WORK TO COMPLETE :: Nothing below is to be printed except the lines between the line holding "(279, 263) = (352, 308): white" and the line holding "(364, 201) = (396, 131): purple heart -> none", inclusive, each exactly as it appears.

-------- DATA PROVIDED --------

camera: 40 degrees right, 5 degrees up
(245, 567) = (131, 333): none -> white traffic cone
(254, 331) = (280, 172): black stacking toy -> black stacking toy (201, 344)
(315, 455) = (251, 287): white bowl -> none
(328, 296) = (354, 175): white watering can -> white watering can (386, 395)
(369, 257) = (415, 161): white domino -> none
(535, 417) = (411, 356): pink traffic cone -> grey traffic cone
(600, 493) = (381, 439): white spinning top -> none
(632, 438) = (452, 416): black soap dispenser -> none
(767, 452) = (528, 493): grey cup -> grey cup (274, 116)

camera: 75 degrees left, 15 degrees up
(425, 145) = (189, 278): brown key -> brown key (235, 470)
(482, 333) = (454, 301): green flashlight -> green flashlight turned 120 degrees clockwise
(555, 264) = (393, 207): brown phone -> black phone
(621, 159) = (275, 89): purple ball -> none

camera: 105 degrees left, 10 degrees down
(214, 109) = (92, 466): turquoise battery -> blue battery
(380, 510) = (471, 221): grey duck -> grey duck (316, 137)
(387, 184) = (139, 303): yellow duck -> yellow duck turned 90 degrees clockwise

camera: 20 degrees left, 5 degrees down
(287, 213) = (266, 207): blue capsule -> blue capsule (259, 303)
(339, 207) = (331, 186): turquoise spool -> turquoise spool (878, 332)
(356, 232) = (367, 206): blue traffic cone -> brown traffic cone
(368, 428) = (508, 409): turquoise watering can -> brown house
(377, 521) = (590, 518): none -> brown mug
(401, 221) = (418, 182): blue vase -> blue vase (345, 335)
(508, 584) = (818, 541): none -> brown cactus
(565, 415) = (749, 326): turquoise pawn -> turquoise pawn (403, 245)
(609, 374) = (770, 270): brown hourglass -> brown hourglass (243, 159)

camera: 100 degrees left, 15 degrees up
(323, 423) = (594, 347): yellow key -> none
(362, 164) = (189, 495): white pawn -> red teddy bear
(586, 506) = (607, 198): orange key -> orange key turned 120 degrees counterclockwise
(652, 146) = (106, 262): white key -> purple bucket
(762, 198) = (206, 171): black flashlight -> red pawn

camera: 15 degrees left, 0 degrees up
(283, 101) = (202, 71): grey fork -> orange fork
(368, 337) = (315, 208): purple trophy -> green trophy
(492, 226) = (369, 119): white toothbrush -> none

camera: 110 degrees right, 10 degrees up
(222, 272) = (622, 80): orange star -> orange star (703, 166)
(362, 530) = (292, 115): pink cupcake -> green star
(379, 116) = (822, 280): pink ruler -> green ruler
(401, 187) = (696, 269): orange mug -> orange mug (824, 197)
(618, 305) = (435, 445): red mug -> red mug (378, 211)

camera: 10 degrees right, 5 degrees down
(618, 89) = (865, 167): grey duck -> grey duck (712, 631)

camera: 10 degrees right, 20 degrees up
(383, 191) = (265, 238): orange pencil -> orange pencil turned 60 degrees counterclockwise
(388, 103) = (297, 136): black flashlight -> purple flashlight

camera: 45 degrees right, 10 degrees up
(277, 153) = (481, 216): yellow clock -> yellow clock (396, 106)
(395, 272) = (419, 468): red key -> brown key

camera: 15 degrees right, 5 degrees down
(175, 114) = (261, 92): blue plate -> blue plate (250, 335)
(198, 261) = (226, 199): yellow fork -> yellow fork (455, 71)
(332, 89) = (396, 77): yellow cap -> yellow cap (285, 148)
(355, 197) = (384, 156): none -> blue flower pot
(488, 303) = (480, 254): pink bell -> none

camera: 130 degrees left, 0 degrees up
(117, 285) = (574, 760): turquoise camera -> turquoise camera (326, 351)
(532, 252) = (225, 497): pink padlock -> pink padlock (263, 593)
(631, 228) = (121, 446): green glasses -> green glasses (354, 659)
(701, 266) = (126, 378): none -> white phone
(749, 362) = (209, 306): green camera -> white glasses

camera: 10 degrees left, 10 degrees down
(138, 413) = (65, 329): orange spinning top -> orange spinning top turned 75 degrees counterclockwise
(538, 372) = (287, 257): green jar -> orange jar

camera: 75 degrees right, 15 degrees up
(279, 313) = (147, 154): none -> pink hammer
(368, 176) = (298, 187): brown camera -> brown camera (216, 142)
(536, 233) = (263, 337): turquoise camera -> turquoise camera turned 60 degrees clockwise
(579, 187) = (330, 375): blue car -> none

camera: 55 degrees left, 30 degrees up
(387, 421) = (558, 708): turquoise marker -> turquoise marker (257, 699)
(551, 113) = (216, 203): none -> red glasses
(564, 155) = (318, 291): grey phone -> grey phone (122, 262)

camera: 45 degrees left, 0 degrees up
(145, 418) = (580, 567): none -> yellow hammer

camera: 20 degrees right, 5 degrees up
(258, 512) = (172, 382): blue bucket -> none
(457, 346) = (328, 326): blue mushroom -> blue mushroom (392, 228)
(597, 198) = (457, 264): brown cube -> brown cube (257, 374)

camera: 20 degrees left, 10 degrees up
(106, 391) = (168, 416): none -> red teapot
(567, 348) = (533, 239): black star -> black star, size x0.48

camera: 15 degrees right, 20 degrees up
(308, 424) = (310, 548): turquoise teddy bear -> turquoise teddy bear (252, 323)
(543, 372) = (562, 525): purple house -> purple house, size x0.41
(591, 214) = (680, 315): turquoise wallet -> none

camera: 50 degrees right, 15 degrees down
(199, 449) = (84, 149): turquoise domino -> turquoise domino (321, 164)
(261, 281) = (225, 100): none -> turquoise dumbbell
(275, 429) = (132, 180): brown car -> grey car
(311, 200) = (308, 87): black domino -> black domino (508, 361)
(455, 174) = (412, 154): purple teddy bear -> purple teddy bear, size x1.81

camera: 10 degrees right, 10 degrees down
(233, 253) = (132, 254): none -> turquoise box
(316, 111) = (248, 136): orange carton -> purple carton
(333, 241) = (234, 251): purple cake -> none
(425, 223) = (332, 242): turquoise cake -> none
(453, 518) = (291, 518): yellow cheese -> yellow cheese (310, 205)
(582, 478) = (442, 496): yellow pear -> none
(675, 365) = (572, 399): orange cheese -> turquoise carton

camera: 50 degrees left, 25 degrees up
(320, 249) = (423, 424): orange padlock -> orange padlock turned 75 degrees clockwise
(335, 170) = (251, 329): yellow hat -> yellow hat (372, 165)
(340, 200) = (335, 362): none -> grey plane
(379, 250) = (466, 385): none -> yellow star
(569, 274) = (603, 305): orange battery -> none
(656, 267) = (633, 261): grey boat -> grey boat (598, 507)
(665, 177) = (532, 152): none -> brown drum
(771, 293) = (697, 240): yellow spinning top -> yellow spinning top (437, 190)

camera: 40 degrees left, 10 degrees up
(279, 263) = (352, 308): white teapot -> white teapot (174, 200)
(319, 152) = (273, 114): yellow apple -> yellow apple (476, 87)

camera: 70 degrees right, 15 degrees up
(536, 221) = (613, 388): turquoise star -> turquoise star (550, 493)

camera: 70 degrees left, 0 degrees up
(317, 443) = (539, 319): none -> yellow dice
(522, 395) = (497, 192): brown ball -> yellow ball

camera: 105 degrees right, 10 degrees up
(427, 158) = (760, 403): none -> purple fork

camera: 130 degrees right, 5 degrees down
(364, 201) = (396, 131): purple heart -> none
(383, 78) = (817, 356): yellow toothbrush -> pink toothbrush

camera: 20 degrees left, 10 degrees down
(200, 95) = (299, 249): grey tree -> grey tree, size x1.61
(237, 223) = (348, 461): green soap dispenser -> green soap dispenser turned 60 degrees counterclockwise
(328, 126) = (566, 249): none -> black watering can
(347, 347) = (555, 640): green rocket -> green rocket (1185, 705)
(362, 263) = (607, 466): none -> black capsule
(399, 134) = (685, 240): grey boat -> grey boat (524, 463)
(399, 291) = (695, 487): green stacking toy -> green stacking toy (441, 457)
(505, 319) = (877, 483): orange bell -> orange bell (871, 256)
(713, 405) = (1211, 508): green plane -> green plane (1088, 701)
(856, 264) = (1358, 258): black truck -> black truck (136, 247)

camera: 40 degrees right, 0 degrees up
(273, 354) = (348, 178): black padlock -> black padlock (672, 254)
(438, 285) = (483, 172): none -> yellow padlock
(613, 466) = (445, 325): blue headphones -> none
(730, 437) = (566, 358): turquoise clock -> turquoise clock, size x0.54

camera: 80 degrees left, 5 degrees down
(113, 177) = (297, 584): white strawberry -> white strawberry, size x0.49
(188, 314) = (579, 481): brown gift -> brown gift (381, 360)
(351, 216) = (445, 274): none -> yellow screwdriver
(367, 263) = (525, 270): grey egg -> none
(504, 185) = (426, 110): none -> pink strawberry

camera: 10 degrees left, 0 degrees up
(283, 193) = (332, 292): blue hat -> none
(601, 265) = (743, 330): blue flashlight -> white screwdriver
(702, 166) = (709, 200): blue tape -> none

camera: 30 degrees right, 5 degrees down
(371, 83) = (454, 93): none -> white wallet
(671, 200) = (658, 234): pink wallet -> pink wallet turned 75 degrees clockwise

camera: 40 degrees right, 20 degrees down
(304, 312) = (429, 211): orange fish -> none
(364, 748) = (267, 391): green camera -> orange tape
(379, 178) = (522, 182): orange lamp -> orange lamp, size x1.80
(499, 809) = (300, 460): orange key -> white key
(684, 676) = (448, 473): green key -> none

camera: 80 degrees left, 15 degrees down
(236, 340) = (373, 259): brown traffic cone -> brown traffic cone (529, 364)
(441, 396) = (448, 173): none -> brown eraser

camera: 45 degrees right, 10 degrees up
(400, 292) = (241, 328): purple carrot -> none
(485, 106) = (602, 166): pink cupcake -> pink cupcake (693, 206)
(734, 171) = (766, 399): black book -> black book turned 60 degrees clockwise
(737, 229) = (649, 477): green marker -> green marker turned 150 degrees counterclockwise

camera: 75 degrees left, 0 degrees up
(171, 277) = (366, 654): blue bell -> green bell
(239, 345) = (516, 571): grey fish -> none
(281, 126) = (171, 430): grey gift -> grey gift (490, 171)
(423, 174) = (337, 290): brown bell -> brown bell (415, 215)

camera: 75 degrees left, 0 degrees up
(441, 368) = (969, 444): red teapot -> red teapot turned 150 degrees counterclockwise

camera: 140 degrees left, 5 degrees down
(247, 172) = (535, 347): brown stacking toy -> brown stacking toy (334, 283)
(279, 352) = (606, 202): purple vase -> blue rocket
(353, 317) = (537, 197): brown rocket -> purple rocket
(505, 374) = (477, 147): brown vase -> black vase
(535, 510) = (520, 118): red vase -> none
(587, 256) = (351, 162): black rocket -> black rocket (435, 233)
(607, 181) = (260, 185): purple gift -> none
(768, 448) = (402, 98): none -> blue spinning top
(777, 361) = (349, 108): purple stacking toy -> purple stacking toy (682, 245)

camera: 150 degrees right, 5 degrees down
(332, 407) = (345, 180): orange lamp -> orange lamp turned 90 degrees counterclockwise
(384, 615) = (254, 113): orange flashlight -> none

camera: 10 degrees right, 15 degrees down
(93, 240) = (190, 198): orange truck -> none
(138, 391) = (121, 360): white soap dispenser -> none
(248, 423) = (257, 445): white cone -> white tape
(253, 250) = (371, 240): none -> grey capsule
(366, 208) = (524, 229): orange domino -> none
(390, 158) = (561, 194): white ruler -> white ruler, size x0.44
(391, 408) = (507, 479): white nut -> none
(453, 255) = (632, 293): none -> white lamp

--------

WRITTEN SOLUTION ::
(279, 263) = (352, 308): white teapot -> white teapot (174, 200)
(319, 152) = (273, 114): yellow apple -> yellow apple (476, 87)

camera: 70 degrees right, 15 degrees up
(536, 221) = (613, 388): turquoise star -> turquoise star (550, 493)

camera: 70 degrees left, 0 degrees up
(317, 443) = (539, 319): none -> yellow dice
(522, 395) = (497, 192): brown ball -> yellow ball

camera: 105 degrees right, 10 degrees up
(427, 158) = (760, 403): none -> purple fork

camera: 130 degrees right, 5 degrees down
(364, 201) = (396, 131): purple heart -> none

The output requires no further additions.